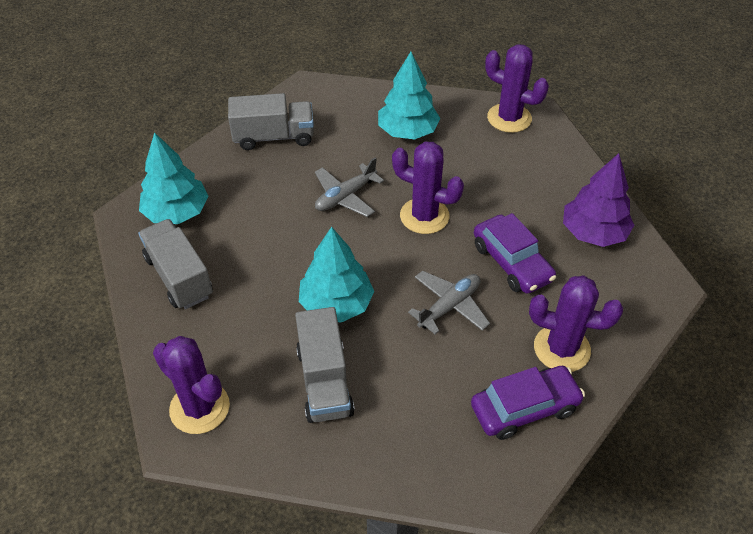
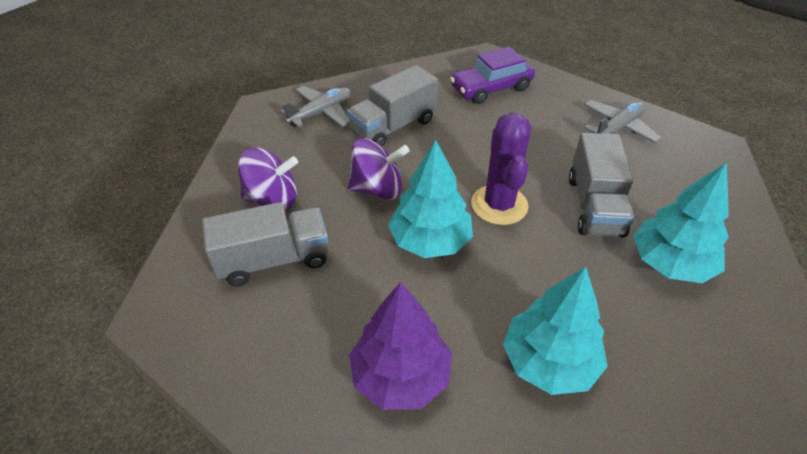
purple cactus: 4 -> 1
purple car: 2 -> 1
purple spinning top: 0 -> 2

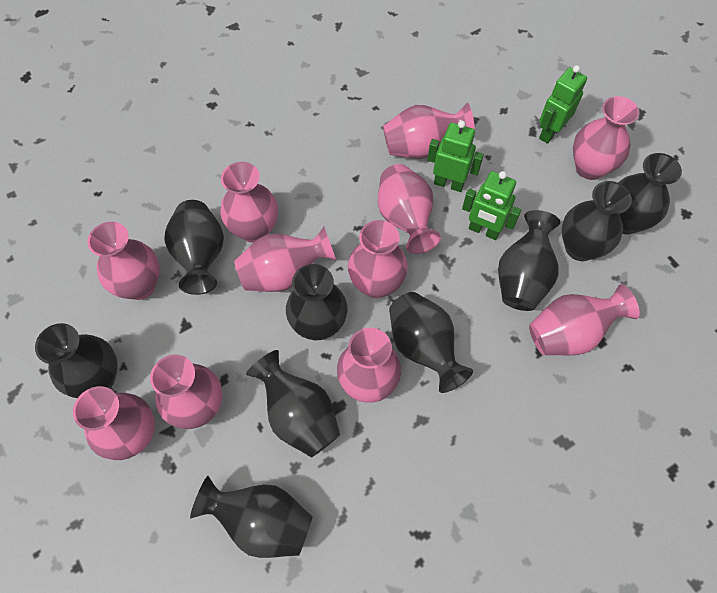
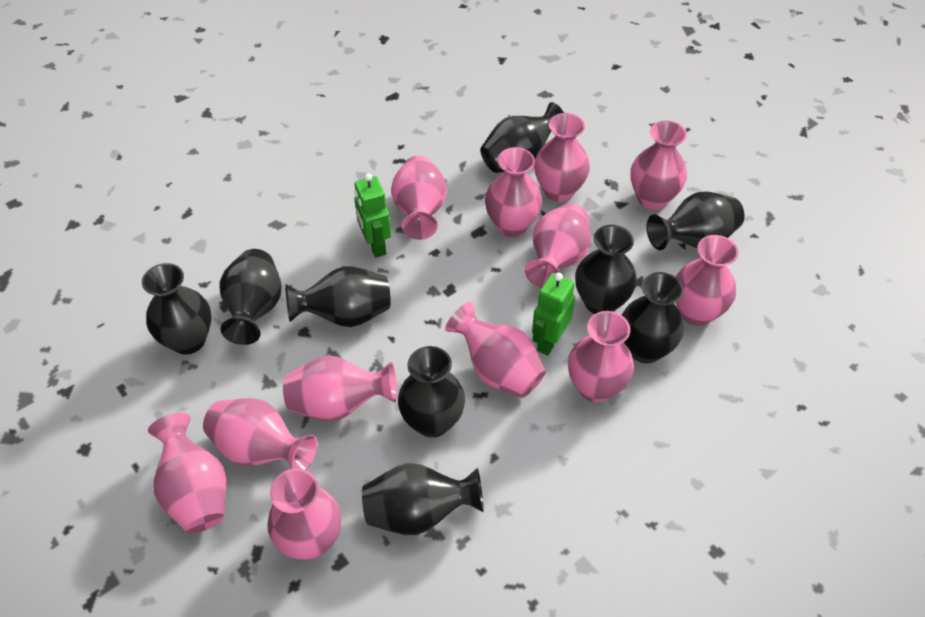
green robot: 3 -> 2
pink vase: 11 -> 12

::::::

## [Exercise goal]
Your reply should be the entries copied exactly, with all images omitted.

## [Answer section]
purple cactus: 4 -> 1
purple car: 2 -> 1
purple spinning top: 0 -> 2

green robot: 3 -> 2
pink vase: 11 -> 12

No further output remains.